» Your goal: Scan the entries below for the word "none". Copy each line that has it.

» Information supplied:
◆ ◆ ◆

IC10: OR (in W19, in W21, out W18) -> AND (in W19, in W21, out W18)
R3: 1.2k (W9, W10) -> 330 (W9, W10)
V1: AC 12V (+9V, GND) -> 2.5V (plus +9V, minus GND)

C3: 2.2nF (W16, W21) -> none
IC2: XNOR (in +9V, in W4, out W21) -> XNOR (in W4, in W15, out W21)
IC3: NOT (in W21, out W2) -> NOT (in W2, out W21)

◆ ◆ ◆

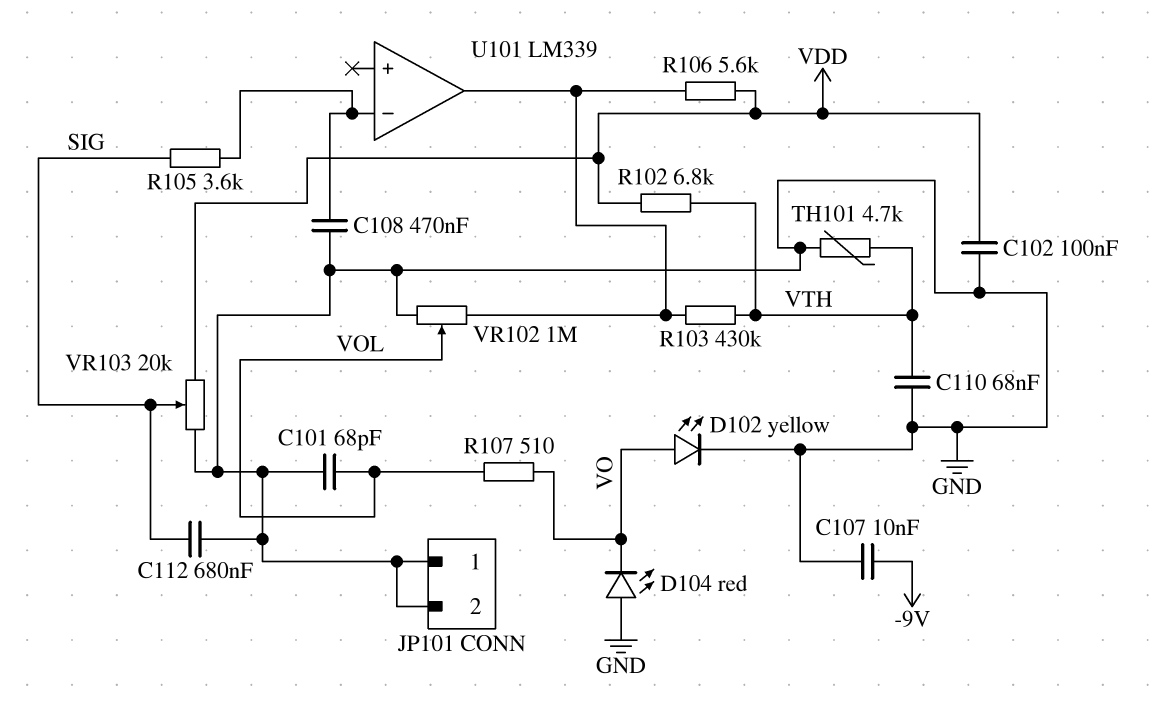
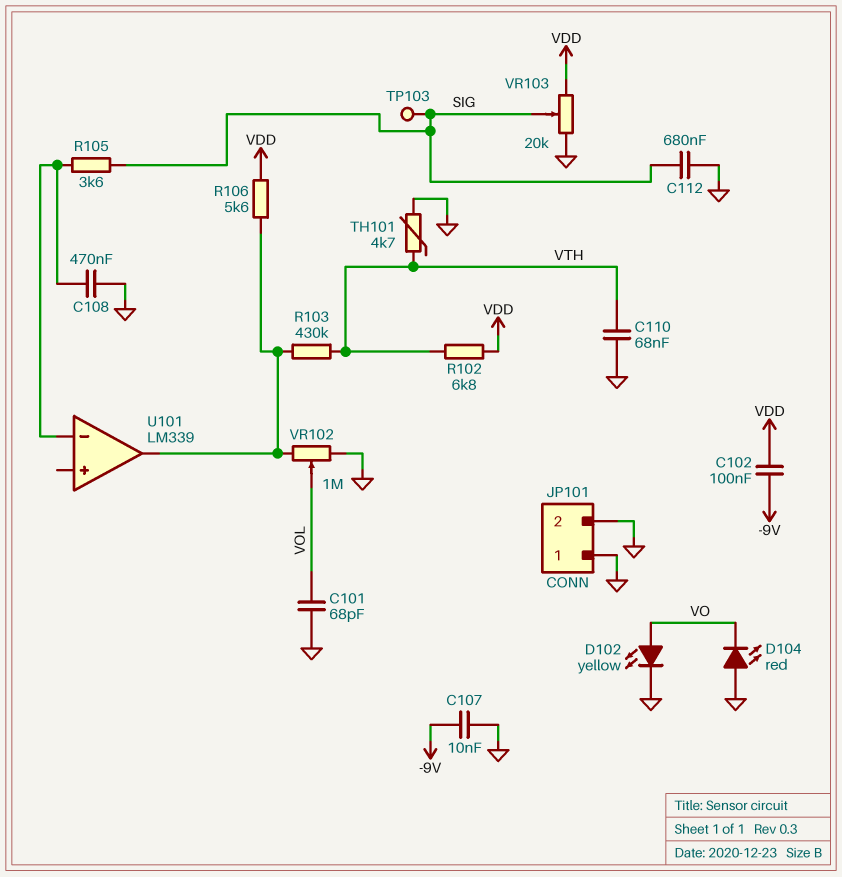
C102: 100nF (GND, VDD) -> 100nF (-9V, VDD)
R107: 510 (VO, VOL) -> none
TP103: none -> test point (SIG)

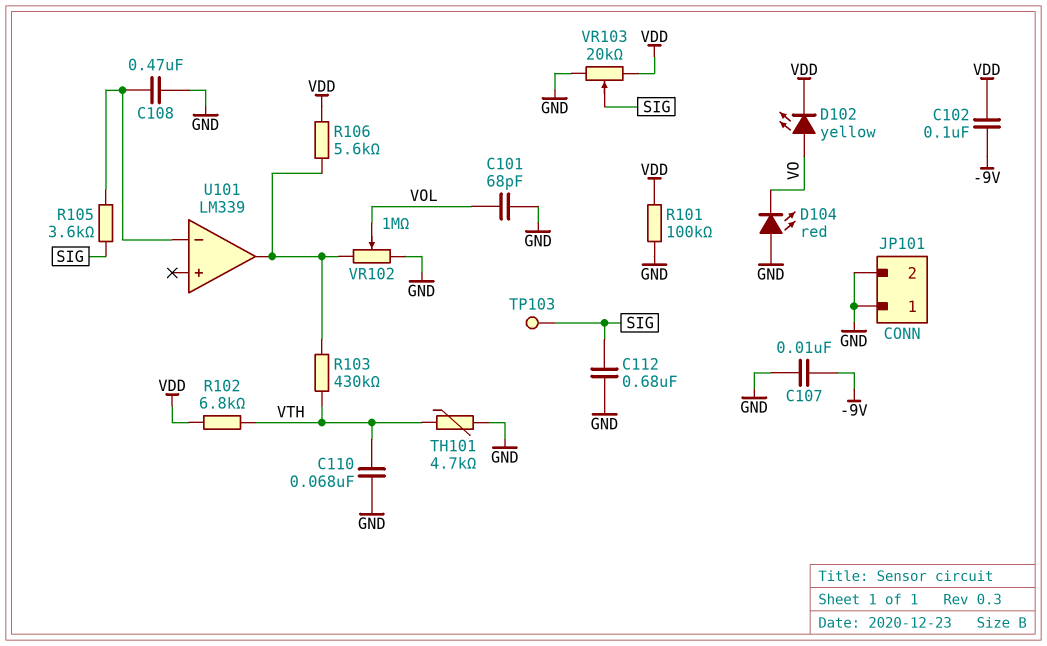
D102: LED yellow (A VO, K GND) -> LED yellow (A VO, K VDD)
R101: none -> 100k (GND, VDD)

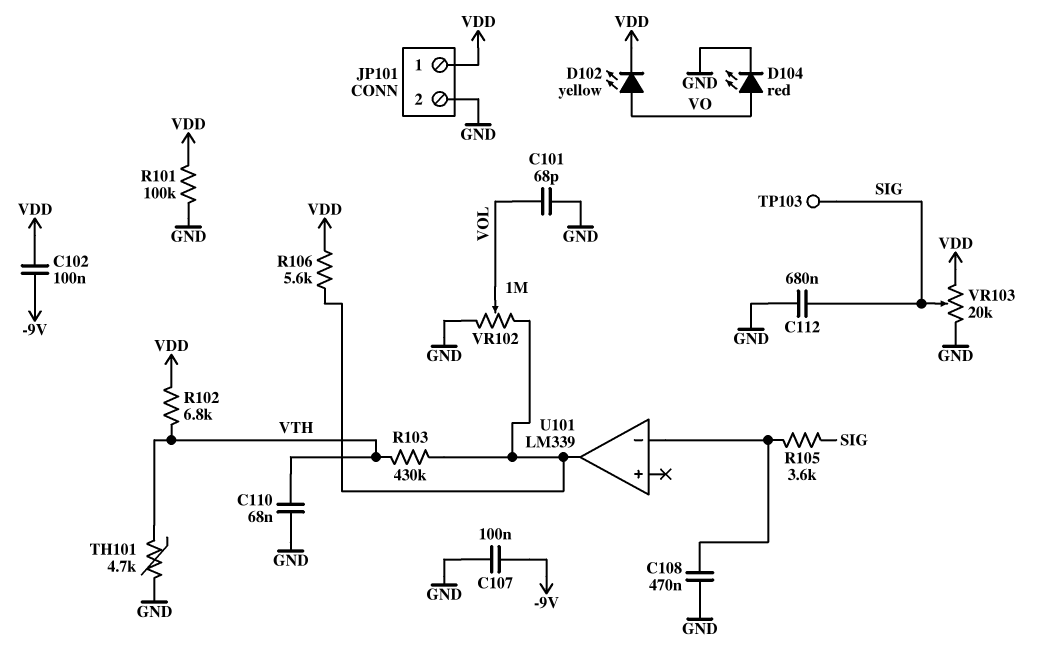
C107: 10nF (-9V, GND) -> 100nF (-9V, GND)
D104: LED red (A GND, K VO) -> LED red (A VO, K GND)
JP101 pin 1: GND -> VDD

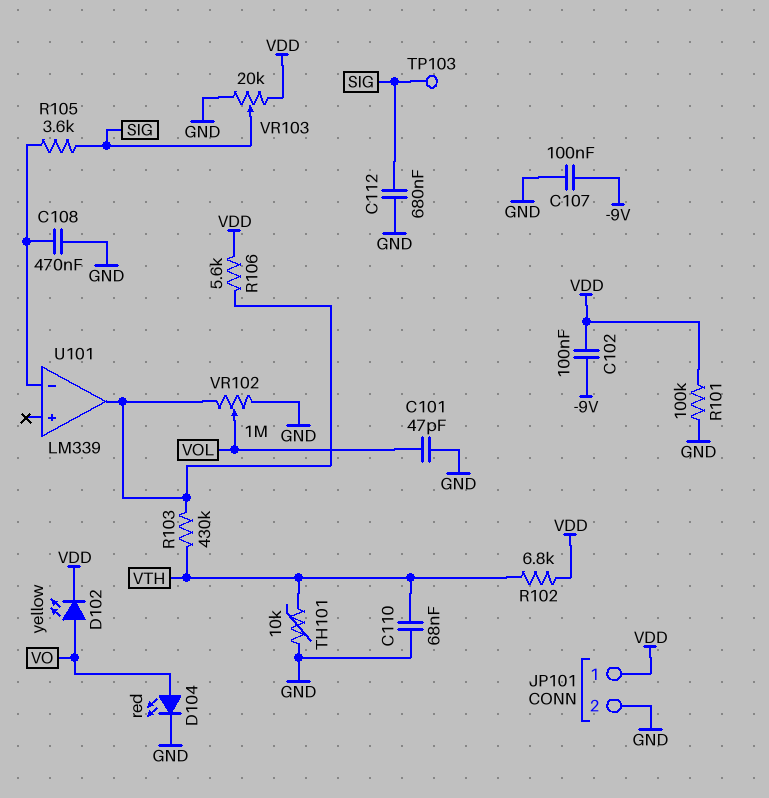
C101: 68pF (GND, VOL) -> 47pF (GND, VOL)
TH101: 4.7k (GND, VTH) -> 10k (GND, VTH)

◆ ◆ ◆

» Output of the exercise:
C3: 2.2nF (W16, W21) -> none
R107: 510 (VO, VOL) -> none
TP103: none -> test point (SIG)
R101: none -> 100k (GND, VDD)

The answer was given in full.